### [WHAT IS BEING ASKED]
Write out every line below that includes the word "degrees".

Items from a data source:
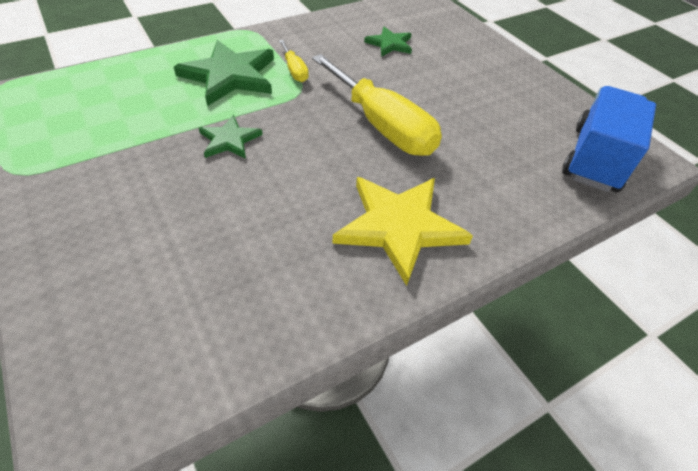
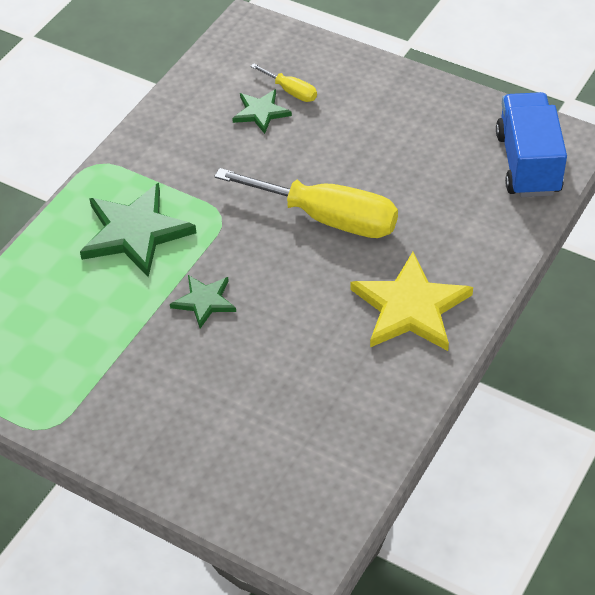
camera: 25 degrees left, 0 degrees up
(294, 70) = (194, 194): yellow screwdriver -> yellow screwdriver (291, 91)

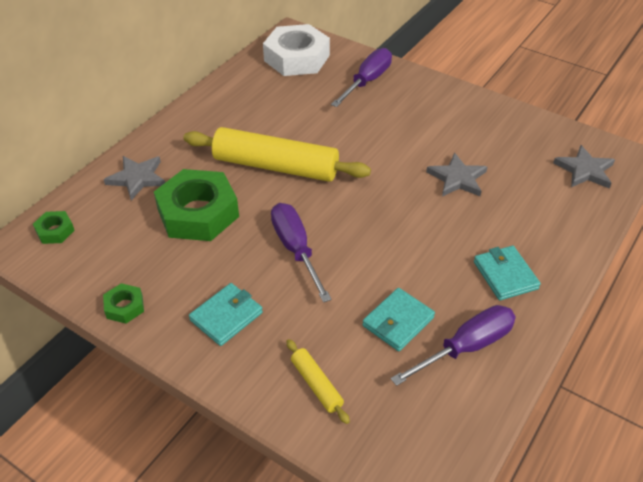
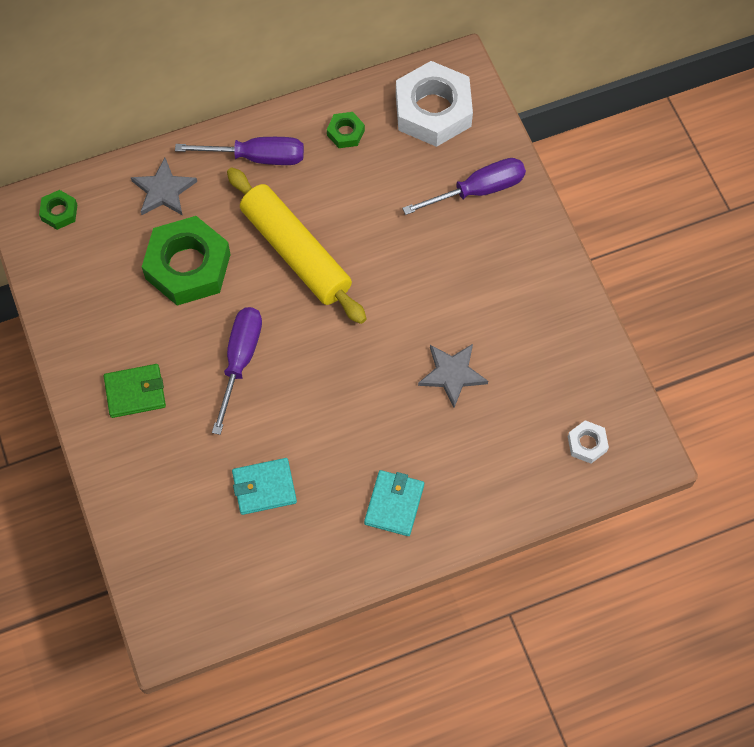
camera: 35 degrees right, 20 degrees up
(124, 307) = (65, 331): green nut -> green nut (345, 133)
(226, 316) = (135, 392): turquoise wallet -> green wallet
(316, 384) = (156, 500): yellow rolling pin -> none
(466, 347) = (298, 546): purple screwdriver -> purple screwdriver (257, 157)
(585, 170) = (587, 444): grey star -> white nut

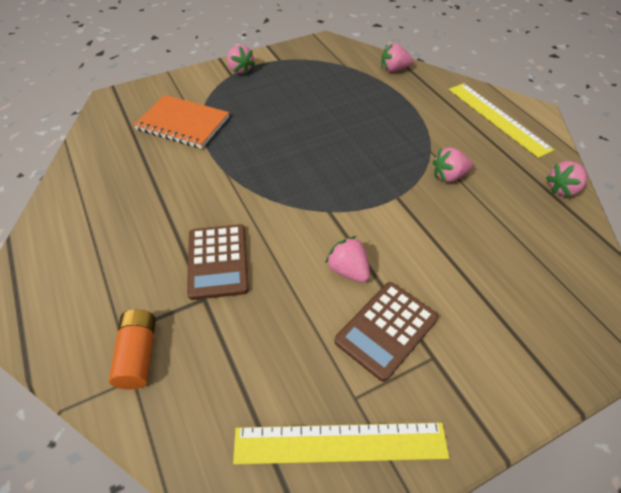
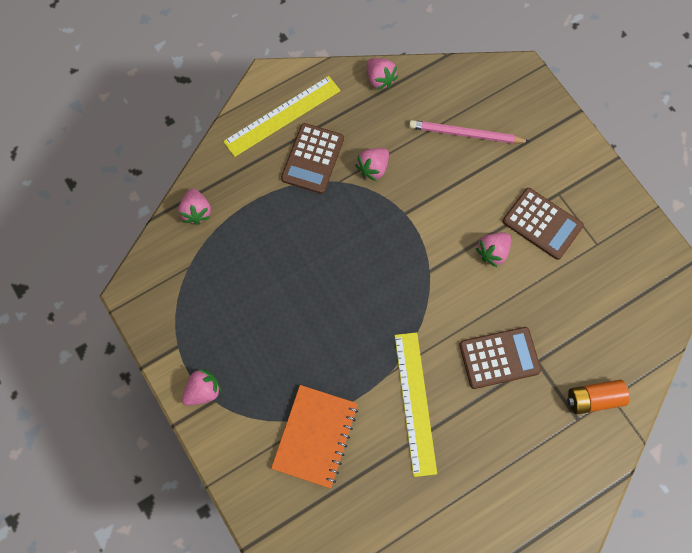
camera: 95 degrees left, 20 degrees up
(340, 443) = (628, 252): yellow ruler -> yellow ruler (415, 403)
(449, 176) = (373, 168): pink strawberry -> pink strawberry turned 60 degrees clockwise
(454, 135) = (312, 158): none -> brown calculator
(507, 260) = (465, 134): none -> pink pencil

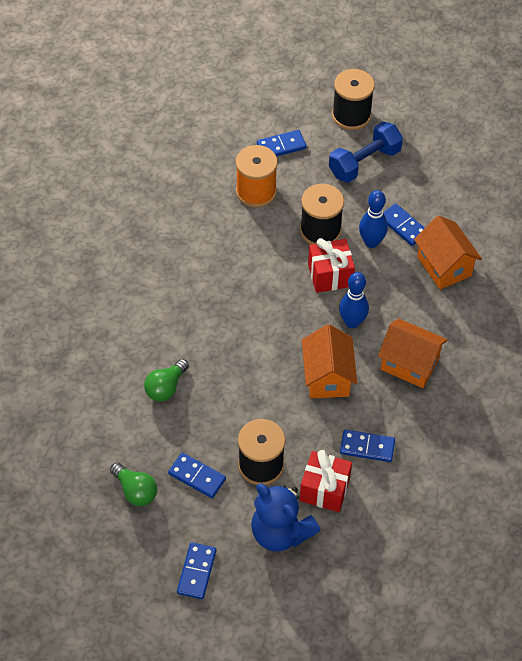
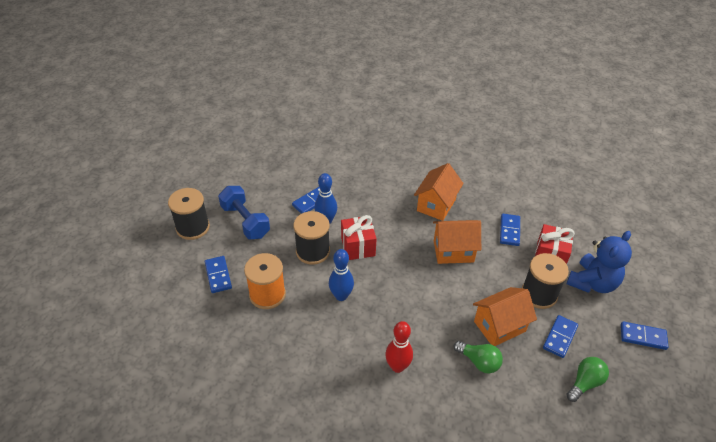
camera: 90 degrees left, 10 degrees down
(162, 310) = (397, 366): none -> red bowling pin
(352, 322) = (402, 235): blue bowling pin -> blue bowling pin (341, 296)
(444, 266) = (349, 182): orange house -> orange house (499, 326)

### [SOLUTION BELOW]
camera: 25 degrees left, 0 degrees up
camera: 35 degrees right, 20 degrees up
camera: 95 degrees left, 20 degrees up
(449, 176) = (373, 168): pink strawberry -> pink strawberry turned 60 degrees clockwise
camera: 90 degrees left, 10 degrees down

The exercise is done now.